### MATERIALS PROVIDED
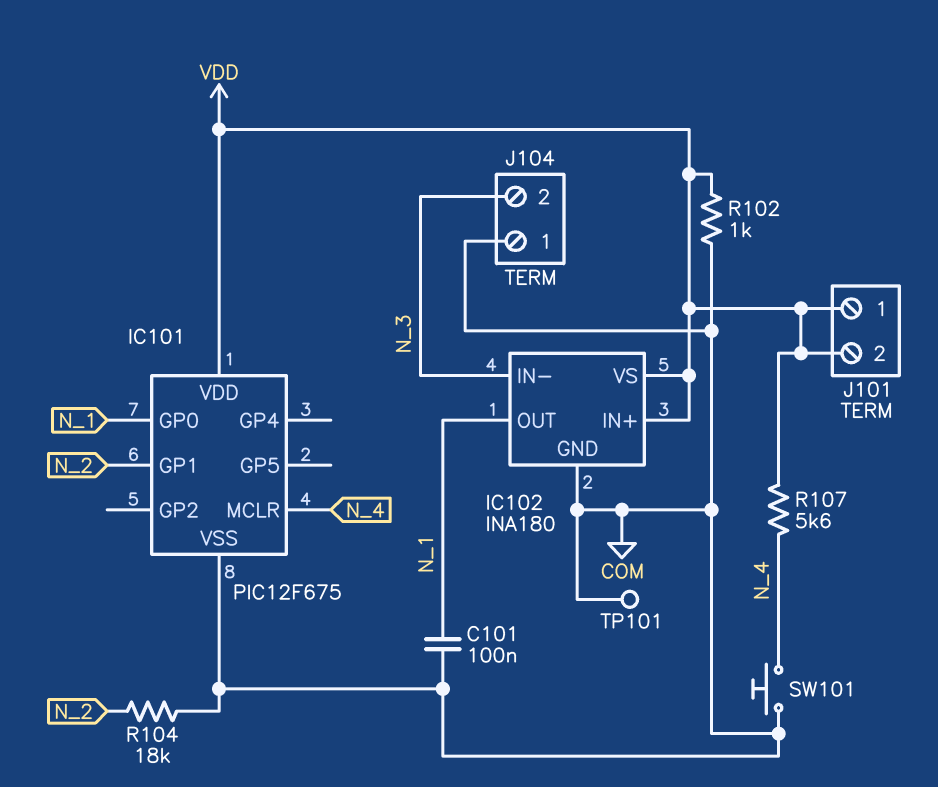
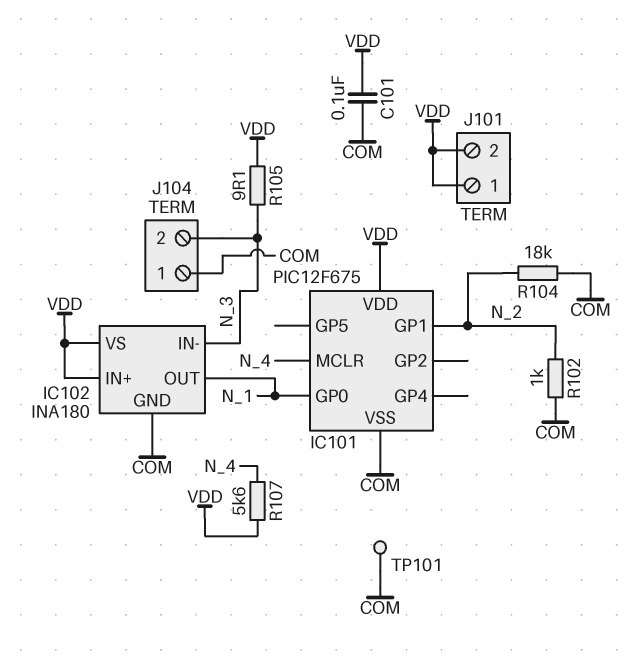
C101: 100nF (COM, N_1) -> 100nF (COM, VDD)
R102: 1k (COM, VDD) -> 1k (COM, N_2)
R105: none -> 9.1 (N_3, VDD)
SW101: button (COM, N_4) -> none

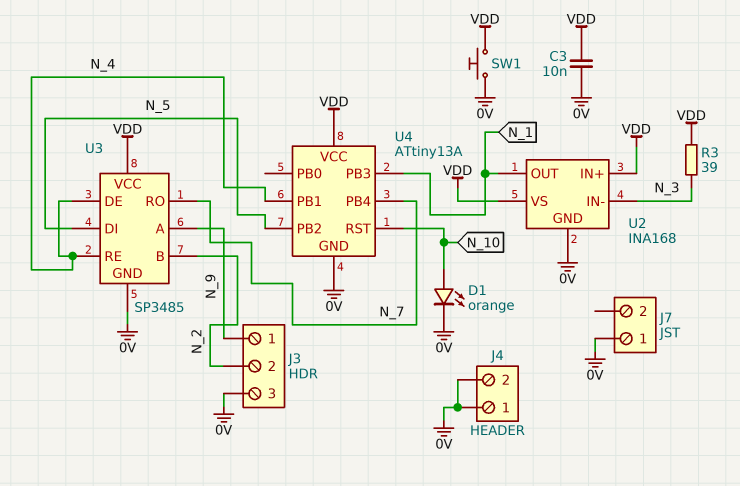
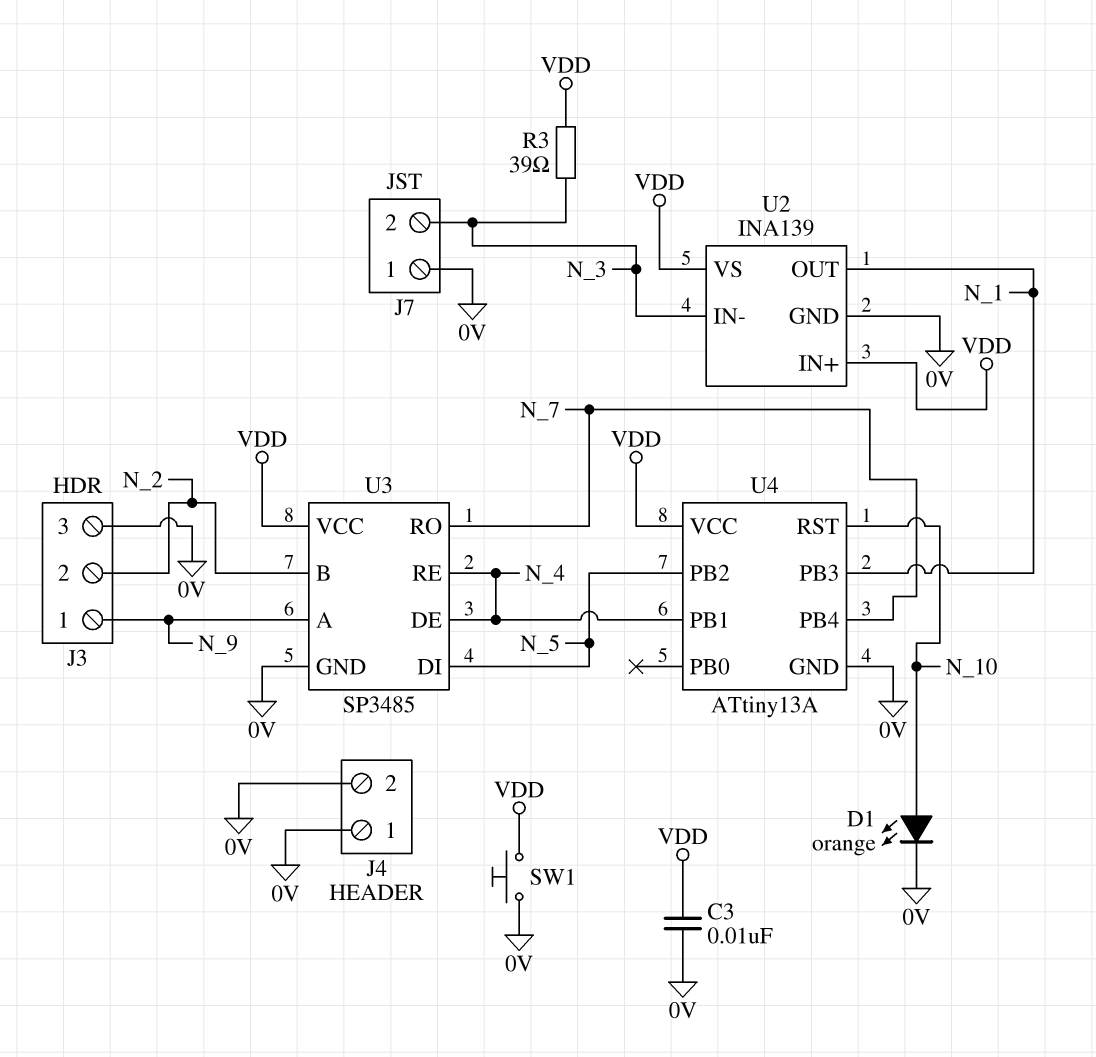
J7 pin 2: none -> N_3
U2: INA168 -> INA139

### TASK
Reproduce the whole listing above character for character; pictures do not belong in it.

### RESPONSE TO THIS TASK
C101: 100nF (COM, N_1) -> 100nF (COM, VDD)
R102: 1k (COM, VDD) -> 1k (COM, N_2)
R105: none -> 9.1 (N_3, VDD)
SW101: button (COM, N_4) -> none

J7 pin 2: none -> N_3
U2: INA168 -> INA139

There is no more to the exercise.